Problem to solve: The answer must be the full data, restated word for word, with no pictures in it.

Entries provided:

○ ○ ○ ○ ○ ○ ○

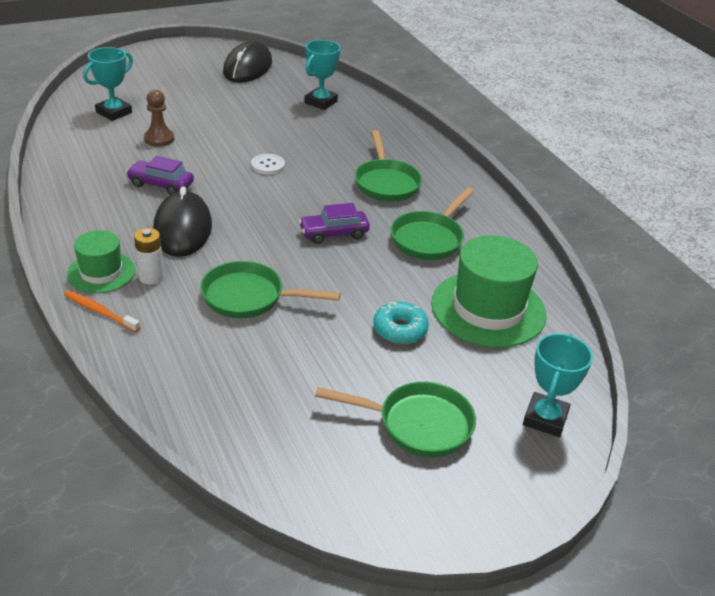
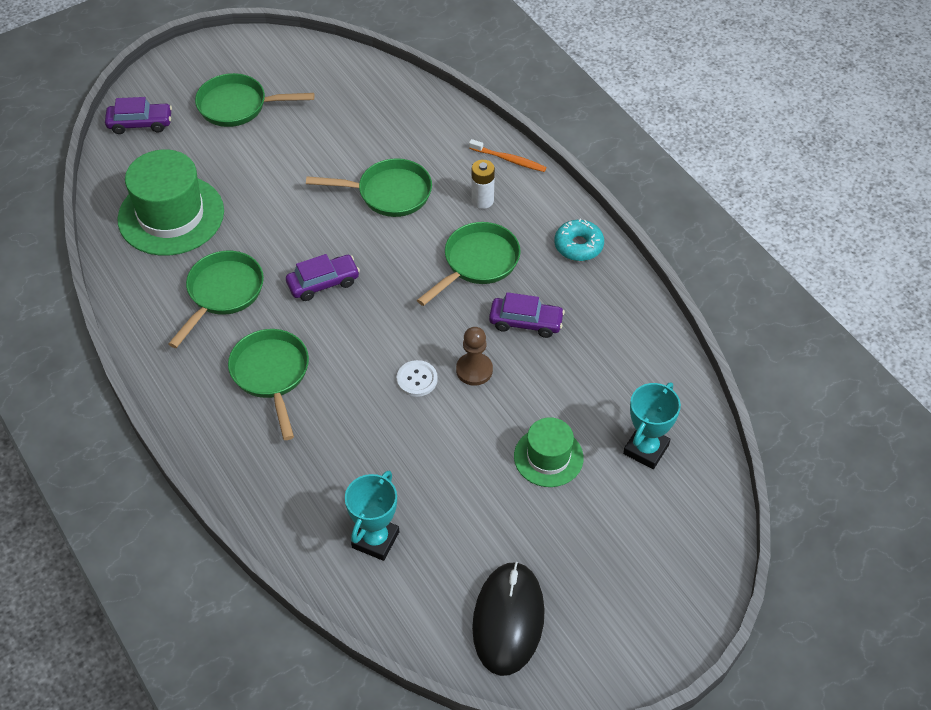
camera: 175 degrees right, 15 degrees up
(101, 272) = (528, 198): green hat -> green hat (548, 457)
(159, 139) = (563, 404): brown pawn -> brown pawn (474, 370)
(182, 228) = (477, 263): black mouse -> green pan
(400, 329) = (252, 182): turquoise donut -> turquoise donut (578, 246)
(545, 418) = (140, 123): turquoise trophy -> purple car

○ ○ ○ ○ ○ ○ ○

Output for this task:
camera: 175 degrees right, 15 degrees up
(101, 272) = (528, 198): green hat -> green hat (548, 457)
(159, 139) = (563, 404): brown pawn -> brown pawn (474, 370)
(182, 228) = (477, 263): black mouse -> green pan
(400, 329) = (252, 182): turquoise donut -> turquoise donut (578, 246)
(545, 418) = (140, 123): turquoise trophy -> purple car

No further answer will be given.